## Work instructions
Would you please transcribe, exactly as written, the lines of the entries below starting at the one that holds "orange round brick D9 level" and ending at the one that holds "green tile D7:E7", both included?

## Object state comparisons
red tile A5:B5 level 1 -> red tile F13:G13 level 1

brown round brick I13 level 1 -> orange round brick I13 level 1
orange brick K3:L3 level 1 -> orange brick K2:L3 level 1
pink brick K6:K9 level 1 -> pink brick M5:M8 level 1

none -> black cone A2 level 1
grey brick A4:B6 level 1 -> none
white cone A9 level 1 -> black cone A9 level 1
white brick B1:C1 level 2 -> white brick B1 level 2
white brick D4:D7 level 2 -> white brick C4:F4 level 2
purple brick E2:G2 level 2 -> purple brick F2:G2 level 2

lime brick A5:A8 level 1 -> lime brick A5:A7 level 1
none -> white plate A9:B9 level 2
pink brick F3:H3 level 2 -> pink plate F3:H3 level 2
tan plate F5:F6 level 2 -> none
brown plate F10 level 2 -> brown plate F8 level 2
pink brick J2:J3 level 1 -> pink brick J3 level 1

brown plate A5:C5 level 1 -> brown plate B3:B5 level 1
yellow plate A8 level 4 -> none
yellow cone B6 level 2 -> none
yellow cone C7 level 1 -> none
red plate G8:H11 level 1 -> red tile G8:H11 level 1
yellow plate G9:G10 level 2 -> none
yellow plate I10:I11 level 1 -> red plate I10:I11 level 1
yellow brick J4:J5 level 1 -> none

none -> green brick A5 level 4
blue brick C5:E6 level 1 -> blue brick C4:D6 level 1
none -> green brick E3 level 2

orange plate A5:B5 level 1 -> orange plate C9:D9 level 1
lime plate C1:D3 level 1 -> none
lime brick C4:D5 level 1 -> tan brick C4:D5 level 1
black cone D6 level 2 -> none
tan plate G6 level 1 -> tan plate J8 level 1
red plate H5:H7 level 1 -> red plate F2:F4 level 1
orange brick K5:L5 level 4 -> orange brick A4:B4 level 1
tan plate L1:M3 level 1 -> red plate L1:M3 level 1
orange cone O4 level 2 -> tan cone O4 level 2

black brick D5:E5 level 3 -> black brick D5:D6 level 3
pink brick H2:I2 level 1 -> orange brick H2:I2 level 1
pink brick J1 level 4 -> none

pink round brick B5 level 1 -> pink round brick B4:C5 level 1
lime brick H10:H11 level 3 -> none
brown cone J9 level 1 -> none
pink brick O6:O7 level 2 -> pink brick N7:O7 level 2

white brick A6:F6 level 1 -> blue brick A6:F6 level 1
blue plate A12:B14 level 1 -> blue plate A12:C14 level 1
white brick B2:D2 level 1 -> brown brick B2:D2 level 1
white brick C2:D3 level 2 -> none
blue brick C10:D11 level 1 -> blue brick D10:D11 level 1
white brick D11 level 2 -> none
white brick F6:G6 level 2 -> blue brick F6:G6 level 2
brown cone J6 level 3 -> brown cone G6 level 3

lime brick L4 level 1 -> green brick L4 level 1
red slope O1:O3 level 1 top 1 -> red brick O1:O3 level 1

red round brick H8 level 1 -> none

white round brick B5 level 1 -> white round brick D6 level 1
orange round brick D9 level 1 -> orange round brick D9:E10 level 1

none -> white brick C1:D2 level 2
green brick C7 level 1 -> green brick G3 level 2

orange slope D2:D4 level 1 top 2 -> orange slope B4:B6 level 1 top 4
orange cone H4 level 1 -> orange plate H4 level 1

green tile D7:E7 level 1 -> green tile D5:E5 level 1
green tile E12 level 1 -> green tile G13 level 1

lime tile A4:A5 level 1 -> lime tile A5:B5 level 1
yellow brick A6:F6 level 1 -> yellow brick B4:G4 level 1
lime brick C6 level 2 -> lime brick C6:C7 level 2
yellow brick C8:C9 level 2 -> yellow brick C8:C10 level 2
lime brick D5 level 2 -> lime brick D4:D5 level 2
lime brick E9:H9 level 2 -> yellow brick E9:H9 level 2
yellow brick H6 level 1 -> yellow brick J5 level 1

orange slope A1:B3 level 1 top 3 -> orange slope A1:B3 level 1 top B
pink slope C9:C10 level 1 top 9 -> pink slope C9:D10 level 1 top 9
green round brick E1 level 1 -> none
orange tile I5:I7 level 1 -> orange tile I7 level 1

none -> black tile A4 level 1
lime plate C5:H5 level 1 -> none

## Response below
orange round brick D9 level 1 -> orange round brick D9:E10 level 1

none -> white brick C1:D2 level 2
green brick C7 level 1 -> green brick G3 level 2

orange slope D2:D4 level 1 top 2 -> orange slope B4:B6 level 1 top 4
orange cone H4 level 1 -> orange plate H4 level 1

green tile D7:E7 level 1 -> green tile D5:E5 level 1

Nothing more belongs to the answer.